:: Try it ::
Somewhere in the records below is a line containing "yellow ellipse: (548, 1438)". Copy that line and everything after it through the end, unchanged.
((
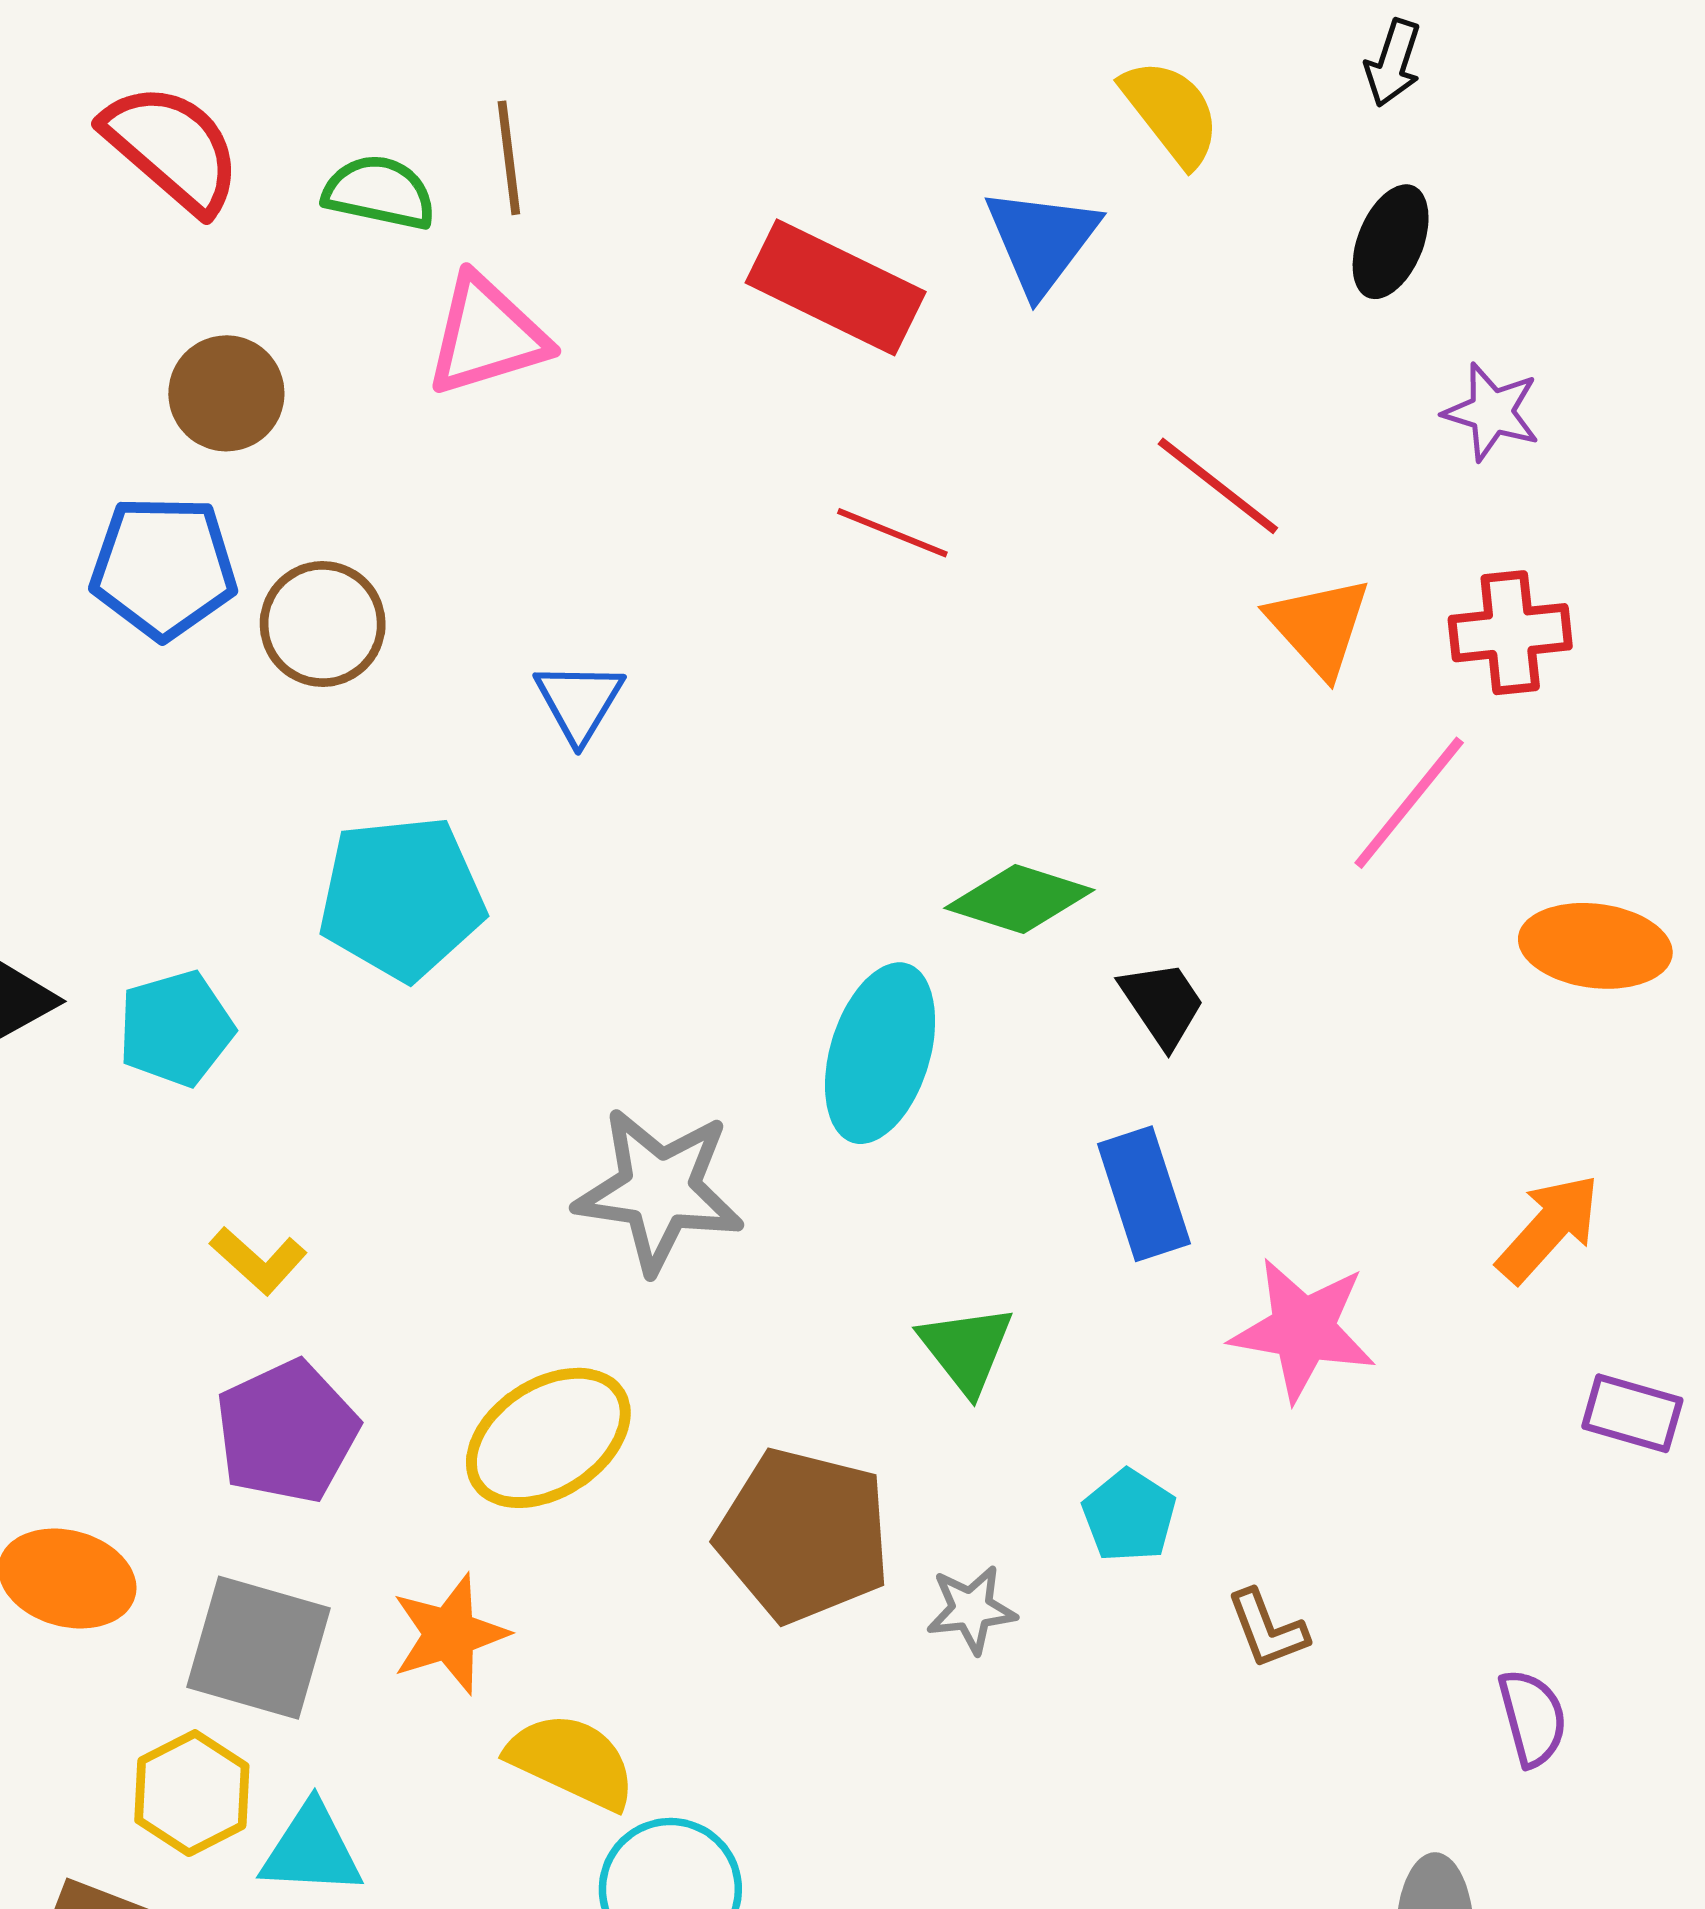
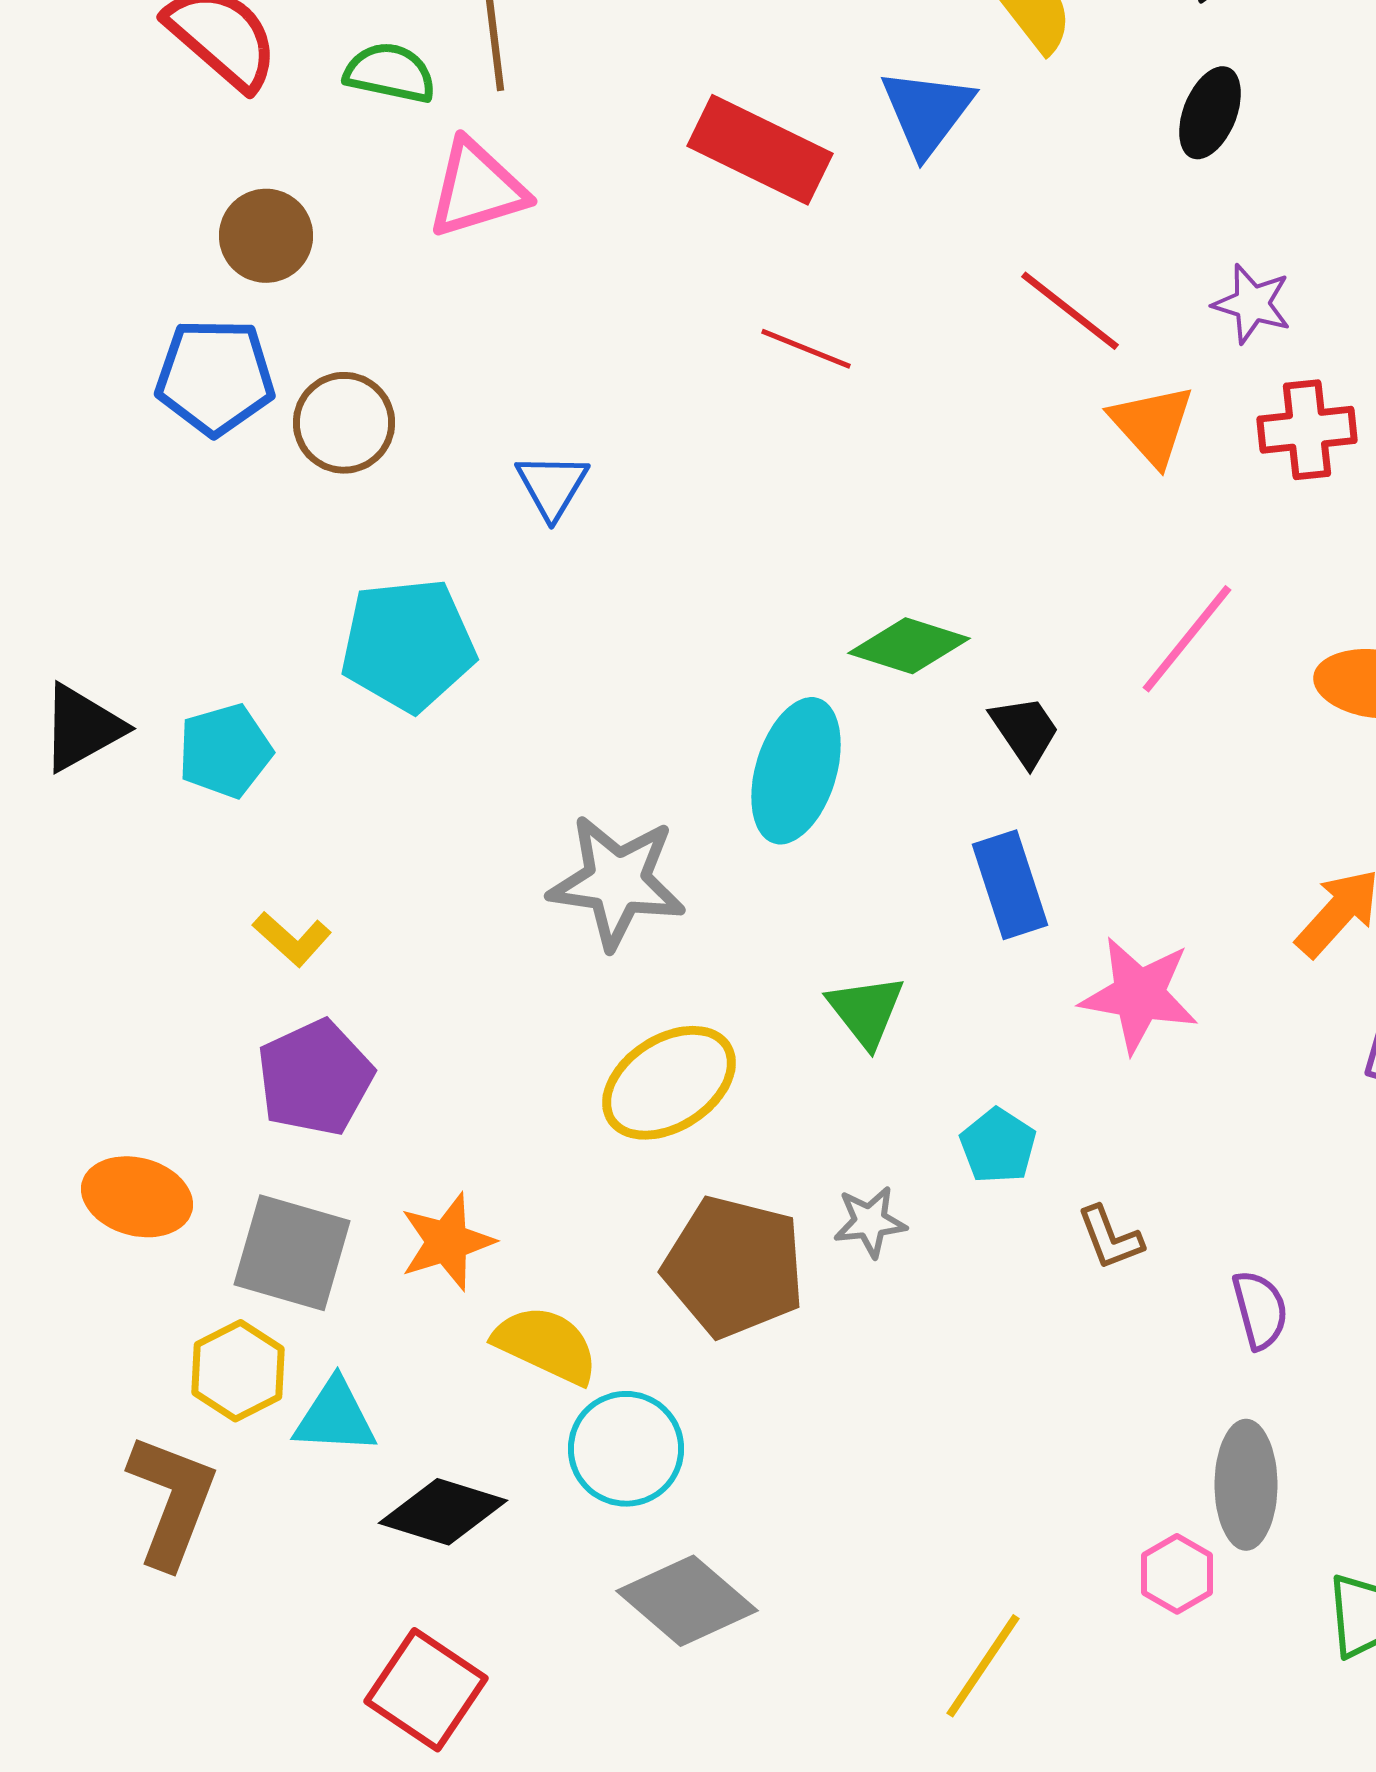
purple star: (1492, 412) -> (1252, 304), moved
pink line: (1409, 803) -> (1187, 639), moved
yellow ellipse: (548, 1438) -> (669, 1083), moved
brown pentagon: (804, 1535) -> (734, 1267), moved
purple semicircle: (1532, 1718) -> (1260, 1310), moved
))
:: Solved problem ::
yellow ellipse: (548, 1438) -> (669, 1083), moved
brown pentagon: (804, 1535) -> (734, 1267), moved
purple semicircle: (1532, 1718) -> (1260, 1310), moved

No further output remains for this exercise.